▶ PROBLEM TO SOLVE: What lines below include the word "yellow"? Copy each one.

▶ INFORMATION SUPPLIED:
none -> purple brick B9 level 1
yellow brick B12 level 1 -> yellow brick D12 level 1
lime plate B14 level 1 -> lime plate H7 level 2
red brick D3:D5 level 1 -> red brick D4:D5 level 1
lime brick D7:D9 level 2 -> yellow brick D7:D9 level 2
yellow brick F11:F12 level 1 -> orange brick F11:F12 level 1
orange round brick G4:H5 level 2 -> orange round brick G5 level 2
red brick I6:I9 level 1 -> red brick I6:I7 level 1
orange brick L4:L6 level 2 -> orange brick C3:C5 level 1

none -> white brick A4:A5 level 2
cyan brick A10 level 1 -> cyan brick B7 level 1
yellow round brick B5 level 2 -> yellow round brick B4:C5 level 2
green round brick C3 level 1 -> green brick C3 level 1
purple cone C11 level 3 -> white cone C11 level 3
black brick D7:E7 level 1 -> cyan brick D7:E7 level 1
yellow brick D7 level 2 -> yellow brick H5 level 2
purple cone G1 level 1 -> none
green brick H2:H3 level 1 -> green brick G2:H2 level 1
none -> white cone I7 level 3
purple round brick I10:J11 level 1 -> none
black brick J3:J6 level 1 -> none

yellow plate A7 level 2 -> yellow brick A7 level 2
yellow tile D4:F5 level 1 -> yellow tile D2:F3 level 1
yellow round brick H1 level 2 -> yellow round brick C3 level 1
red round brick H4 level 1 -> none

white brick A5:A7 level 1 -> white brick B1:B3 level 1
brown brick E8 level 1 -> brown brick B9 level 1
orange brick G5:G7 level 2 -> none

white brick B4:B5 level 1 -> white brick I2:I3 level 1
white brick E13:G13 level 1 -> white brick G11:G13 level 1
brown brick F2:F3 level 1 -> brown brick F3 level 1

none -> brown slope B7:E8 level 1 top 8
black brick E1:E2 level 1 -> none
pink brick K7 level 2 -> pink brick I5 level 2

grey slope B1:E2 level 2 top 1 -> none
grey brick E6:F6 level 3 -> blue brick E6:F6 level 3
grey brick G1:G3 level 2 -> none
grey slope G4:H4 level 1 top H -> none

▶ SOLUTION FOR THIS PROBLEM:
yellow brick B12 level 1 -> yellow brick D12 level 1
lime brick D7:D9 level 2 -> yellow brick D7:D9 level 2
yellow brick F11:F12 level 1 -> orange brick F11:F12 level 1
yellow round brick B5 level 2 -> yellow round brick B4:C5 level 2
yellow brick D7 level 2 -> yellow brick H5 level 2
yellow plate A7 level 2 -> yellow brick A7 level 2
yellow tile D4:F5 level 1 -> yellow tile D2:F3 level 1
yellow round brick H1 level 2 -> yellow round brick C3 level 1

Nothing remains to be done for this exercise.